··· Data for this task ···
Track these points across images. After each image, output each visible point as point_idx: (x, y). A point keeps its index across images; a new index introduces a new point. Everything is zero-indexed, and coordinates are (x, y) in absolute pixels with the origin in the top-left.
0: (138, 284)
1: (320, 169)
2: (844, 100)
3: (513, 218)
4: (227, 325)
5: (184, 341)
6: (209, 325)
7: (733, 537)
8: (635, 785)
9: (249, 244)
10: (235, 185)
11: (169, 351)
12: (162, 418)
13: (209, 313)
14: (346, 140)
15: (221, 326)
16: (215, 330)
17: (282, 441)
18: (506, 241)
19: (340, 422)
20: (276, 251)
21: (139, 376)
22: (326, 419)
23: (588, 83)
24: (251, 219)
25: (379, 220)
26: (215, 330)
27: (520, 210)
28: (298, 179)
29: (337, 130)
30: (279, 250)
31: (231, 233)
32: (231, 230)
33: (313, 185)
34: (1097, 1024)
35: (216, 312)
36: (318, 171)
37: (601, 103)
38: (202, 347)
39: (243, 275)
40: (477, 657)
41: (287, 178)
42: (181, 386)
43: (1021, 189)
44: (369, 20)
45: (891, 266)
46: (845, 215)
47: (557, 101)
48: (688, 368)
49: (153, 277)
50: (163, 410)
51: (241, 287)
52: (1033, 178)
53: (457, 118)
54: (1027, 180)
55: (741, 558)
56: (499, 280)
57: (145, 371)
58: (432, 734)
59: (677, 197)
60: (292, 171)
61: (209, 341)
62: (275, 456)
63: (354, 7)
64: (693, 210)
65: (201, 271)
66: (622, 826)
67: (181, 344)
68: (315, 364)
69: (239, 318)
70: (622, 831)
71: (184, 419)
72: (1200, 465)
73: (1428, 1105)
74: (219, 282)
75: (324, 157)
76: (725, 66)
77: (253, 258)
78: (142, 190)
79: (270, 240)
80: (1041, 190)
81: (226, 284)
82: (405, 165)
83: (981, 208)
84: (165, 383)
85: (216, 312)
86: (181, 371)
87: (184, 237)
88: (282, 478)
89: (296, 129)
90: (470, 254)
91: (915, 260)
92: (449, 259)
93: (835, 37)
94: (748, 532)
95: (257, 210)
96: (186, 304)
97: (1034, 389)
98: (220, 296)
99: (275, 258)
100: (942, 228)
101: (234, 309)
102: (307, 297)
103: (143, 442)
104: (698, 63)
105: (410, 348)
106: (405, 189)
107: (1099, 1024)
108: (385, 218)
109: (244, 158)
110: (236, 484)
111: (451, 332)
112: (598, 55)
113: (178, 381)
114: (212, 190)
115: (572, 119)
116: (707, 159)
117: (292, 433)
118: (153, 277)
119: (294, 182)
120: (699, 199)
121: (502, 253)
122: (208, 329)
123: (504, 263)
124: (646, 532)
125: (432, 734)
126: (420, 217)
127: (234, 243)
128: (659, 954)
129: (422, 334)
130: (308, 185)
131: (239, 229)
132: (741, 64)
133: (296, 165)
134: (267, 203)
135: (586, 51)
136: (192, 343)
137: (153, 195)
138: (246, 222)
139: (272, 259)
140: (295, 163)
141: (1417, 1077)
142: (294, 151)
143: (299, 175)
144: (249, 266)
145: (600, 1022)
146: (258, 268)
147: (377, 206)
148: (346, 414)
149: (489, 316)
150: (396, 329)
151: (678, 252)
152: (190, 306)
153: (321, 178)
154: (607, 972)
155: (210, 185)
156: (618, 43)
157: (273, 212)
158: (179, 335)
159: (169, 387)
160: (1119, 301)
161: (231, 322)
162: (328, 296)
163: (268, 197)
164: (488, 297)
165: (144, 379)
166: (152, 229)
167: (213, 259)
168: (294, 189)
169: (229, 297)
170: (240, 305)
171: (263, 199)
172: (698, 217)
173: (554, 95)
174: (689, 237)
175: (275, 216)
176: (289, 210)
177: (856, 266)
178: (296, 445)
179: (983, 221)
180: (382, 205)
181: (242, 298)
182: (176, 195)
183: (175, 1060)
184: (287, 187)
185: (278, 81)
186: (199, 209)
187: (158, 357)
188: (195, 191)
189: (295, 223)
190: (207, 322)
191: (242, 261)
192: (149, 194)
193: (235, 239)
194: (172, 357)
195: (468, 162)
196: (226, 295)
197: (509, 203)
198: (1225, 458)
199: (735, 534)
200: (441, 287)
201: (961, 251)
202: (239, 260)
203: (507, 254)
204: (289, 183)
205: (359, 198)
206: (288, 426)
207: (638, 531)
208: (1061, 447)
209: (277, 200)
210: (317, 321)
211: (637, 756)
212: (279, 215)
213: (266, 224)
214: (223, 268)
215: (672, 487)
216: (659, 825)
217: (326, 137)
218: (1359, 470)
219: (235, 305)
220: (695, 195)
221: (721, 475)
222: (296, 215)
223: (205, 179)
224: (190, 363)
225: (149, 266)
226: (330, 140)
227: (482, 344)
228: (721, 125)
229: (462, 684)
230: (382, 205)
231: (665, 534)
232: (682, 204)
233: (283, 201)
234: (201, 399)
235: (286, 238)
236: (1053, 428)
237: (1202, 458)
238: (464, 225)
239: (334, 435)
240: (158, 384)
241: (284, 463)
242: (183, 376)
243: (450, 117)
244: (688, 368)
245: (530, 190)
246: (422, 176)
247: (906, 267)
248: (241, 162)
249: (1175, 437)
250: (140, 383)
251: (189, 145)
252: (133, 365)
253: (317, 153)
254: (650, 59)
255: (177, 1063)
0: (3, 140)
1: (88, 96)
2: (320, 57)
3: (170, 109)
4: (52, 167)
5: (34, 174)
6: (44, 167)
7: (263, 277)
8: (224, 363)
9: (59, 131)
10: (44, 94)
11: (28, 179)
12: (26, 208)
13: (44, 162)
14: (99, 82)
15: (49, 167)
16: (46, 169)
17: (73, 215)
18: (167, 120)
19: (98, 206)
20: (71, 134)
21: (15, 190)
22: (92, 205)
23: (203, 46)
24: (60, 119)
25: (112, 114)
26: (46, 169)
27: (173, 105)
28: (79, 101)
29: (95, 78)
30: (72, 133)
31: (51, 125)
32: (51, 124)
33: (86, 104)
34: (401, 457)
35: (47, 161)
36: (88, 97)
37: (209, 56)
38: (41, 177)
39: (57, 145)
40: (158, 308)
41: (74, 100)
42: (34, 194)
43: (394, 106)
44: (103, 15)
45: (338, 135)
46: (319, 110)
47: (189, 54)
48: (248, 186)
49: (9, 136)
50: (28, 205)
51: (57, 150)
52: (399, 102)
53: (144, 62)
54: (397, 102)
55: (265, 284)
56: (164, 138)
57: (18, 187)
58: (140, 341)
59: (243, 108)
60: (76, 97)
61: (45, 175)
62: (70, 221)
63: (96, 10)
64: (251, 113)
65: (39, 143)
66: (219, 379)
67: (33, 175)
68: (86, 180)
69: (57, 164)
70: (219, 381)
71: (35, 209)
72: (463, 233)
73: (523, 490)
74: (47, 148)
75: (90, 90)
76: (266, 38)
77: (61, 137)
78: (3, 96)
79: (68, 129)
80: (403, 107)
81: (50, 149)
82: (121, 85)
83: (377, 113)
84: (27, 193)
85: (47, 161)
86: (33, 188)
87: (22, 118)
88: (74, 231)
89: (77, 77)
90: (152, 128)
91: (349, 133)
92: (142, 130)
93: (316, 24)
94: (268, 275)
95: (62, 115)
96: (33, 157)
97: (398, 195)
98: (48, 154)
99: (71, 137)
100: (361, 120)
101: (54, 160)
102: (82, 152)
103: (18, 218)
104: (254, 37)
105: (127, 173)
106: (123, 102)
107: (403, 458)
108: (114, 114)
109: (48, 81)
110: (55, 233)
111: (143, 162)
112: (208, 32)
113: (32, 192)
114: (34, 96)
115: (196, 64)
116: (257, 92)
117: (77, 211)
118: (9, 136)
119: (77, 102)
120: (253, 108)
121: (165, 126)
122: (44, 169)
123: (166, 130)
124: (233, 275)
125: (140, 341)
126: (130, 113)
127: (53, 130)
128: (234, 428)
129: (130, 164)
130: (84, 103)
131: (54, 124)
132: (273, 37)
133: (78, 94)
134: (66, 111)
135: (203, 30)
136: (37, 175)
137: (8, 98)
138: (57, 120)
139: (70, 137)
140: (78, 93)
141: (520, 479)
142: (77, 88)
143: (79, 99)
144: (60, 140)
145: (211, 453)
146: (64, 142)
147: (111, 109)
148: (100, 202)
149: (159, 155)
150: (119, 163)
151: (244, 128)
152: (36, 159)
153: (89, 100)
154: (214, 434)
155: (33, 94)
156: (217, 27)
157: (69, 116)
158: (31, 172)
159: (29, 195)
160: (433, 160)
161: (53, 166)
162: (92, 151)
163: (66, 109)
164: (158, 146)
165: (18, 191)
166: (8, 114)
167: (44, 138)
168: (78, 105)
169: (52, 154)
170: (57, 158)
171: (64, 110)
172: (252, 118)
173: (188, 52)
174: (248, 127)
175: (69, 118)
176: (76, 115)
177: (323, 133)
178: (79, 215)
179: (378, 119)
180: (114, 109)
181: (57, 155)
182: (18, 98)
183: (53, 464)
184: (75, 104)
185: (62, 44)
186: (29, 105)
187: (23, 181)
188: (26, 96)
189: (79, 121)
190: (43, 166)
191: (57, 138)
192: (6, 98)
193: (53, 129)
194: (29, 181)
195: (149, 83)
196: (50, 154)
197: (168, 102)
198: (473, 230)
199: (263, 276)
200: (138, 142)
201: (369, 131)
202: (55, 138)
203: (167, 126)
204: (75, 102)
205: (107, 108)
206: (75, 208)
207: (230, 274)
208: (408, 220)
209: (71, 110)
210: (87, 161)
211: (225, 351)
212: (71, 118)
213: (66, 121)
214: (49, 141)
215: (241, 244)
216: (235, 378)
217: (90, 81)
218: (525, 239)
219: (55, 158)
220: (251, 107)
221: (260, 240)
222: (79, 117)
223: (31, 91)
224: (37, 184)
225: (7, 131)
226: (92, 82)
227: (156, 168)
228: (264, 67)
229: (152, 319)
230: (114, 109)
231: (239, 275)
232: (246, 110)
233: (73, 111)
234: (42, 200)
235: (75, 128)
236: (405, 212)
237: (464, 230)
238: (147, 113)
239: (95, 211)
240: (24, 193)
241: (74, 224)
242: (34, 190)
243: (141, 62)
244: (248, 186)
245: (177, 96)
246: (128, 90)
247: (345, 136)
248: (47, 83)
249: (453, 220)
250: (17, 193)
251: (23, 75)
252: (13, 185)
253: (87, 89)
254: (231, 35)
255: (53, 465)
···
▸ What is asked
Reproduce everything from the start of the listing above down to and including the line containing "32: (231, 230)", swapping "top-left" for "upper-left" and leaving all else unchanged.

▸ Answer for this exercise
Track these points across images. After each image, output each visible point as point_idx: (x, y). A point keeps its index across images; a new index introduces a new point. Everything is zero-indexed, and coordinates are (x, y) in absolute pixels with the origin in the upper-left.
0: (138, 284)
1: (320, 169)
2: (844, 100)
3: (513, 218)
4: (227, 325)
5: (184, 341)
6: (209, 325)
7: (733, 537)
8: (635, 785)
9: (249, 244)
10: (235, 185)
11: (169, 351)
12: (162, 418)
13: (209, 313)
14: (346, 140)
15: (221, 326)
16: (215, 330)
17: (282, 441)
18: (506, 241)
19: (340, 422)
20: (276, 251)
21: (139, 376)
22: (326, 419)
23: (588, 83)
24: (251, 219)
25: (379, 220)
26: (215, 330)
27: (520, 210)
28: (298, 179)
29: (337, 130)
30: (279, 250)
31: (231, 233)
32: (231, 230)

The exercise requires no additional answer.